> _Stored records_
· · · · ·

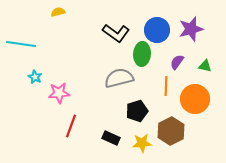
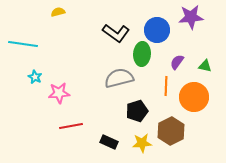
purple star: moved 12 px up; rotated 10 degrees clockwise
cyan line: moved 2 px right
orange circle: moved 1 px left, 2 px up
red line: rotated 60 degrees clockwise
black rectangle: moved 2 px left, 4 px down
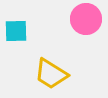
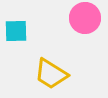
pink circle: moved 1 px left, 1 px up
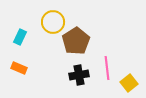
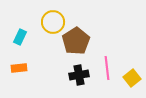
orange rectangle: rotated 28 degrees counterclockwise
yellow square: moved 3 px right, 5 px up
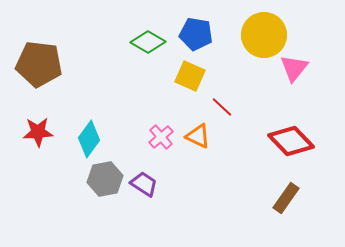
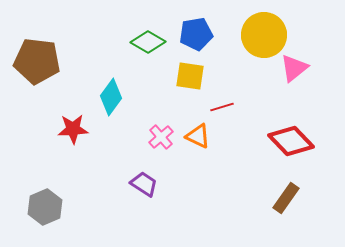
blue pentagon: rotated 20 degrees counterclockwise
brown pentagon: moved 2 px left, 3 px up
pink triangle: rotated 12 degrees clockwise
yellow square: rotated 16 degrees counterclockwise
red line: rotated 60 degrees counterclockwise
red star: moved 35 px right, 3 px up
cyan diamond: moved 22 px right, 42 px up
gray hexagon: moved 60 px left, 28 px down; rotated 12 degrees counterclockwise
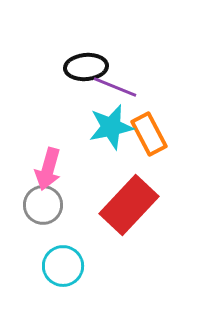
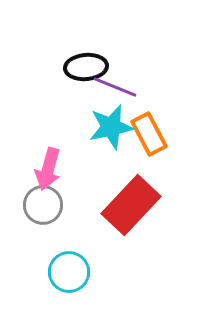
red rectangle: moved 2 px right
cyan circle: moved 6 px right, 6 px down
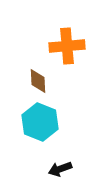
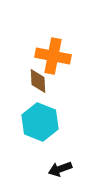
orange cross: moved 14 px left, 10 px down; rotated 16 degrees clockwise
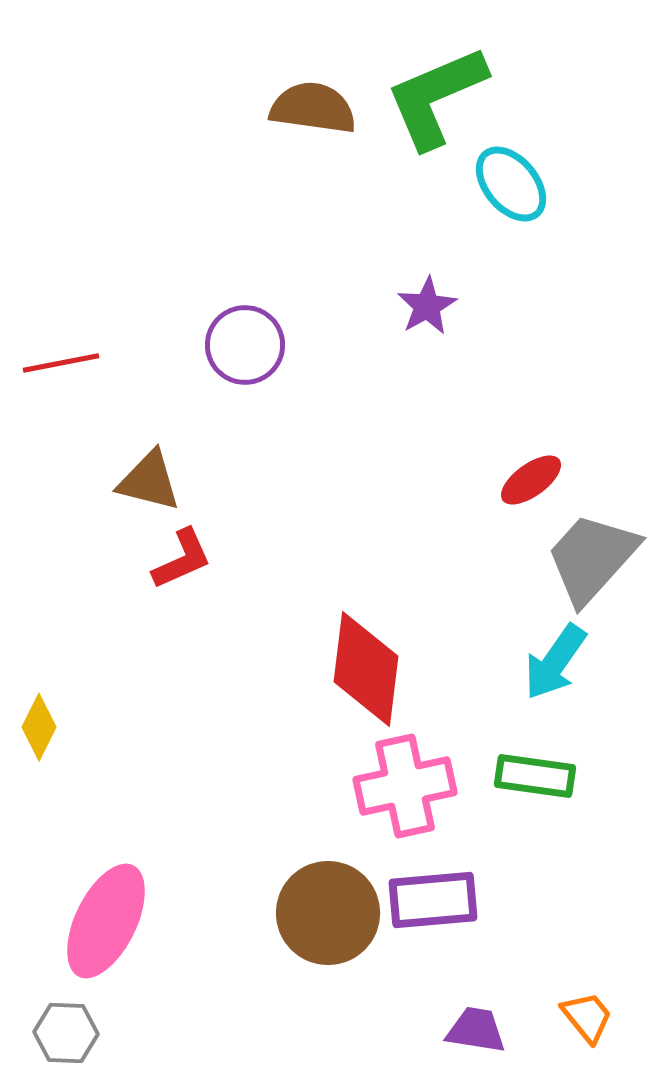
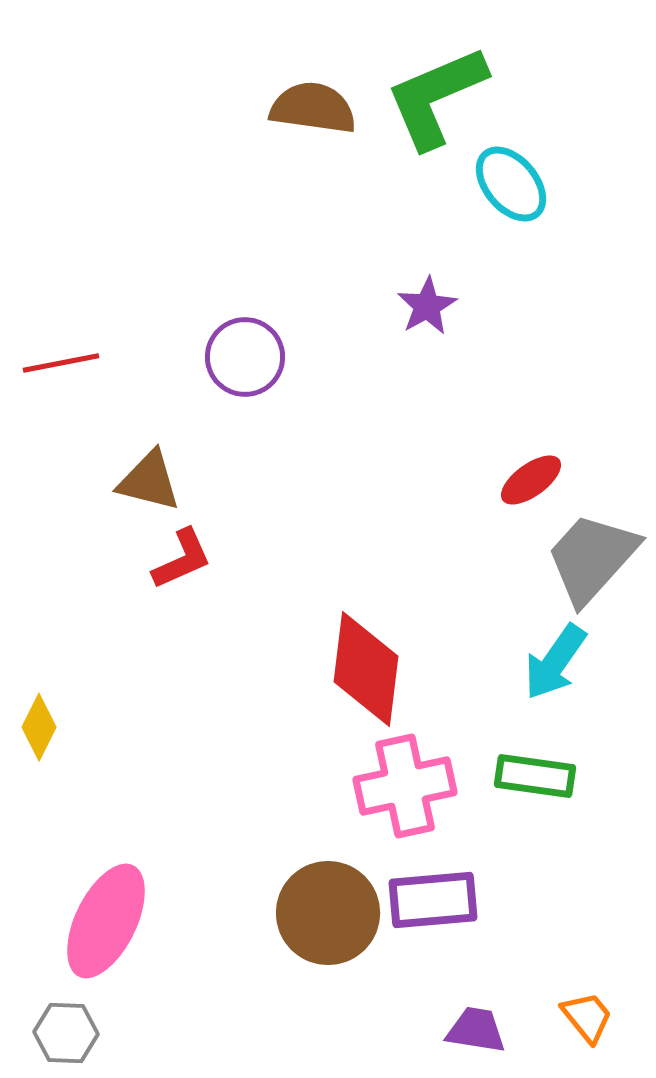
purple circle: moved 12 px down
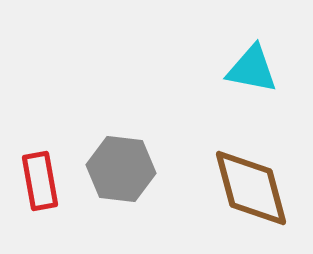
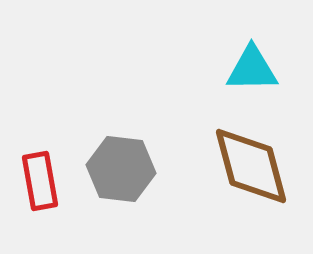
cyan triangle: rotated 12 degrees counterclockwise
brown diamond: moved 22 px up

· · · · ·

> _What the task requires_
Pull out every line from all the items above that describes how a shape moved or turned, reproducing each one character for character. Omit the pictures.

> _Solution for this exercise_
purple star: moved 12 px up; rotated 10 degrees clockwise
cyan line: moved 2 px right
orange circle: moved 1 px left, 2 px up
red line: rotated 60 degrees clockwise
black rectangle: moved 2 px left, 4 px down
pink circle: moved 1 px left, 1 px up
orange rectangle: rotated 28 degrees counterclockwise
yellow square: moved 3 px right, 5 px up
blue pentagon: rotated 20 degrees counterclockwise
brown pentagon: moved 2 px left, 3 px up
pink triangle: rotated 12 degrees clockwise
yellow square: rotated 16 degrees counterclockwise
red line: rotated 60 degrees counterclockwise
red star: moved 35 px right, 3 px up
cyan diamond: moved 22 px right, 42 px up
gray hexagon: moved 60 px left, 28 px down; rotated 12 degrees counterclockwise
red rectangle: moved 2 px right
cyan circle: moved 6 px right, 6 px down
orange cross: moved 14 px left, 10 px down; rotated 16 degrees clockwise
purple circle: moved 12 px down
cyan triangle: rotated 12 degrees counterclockwise
brown diamond: moved 22 px up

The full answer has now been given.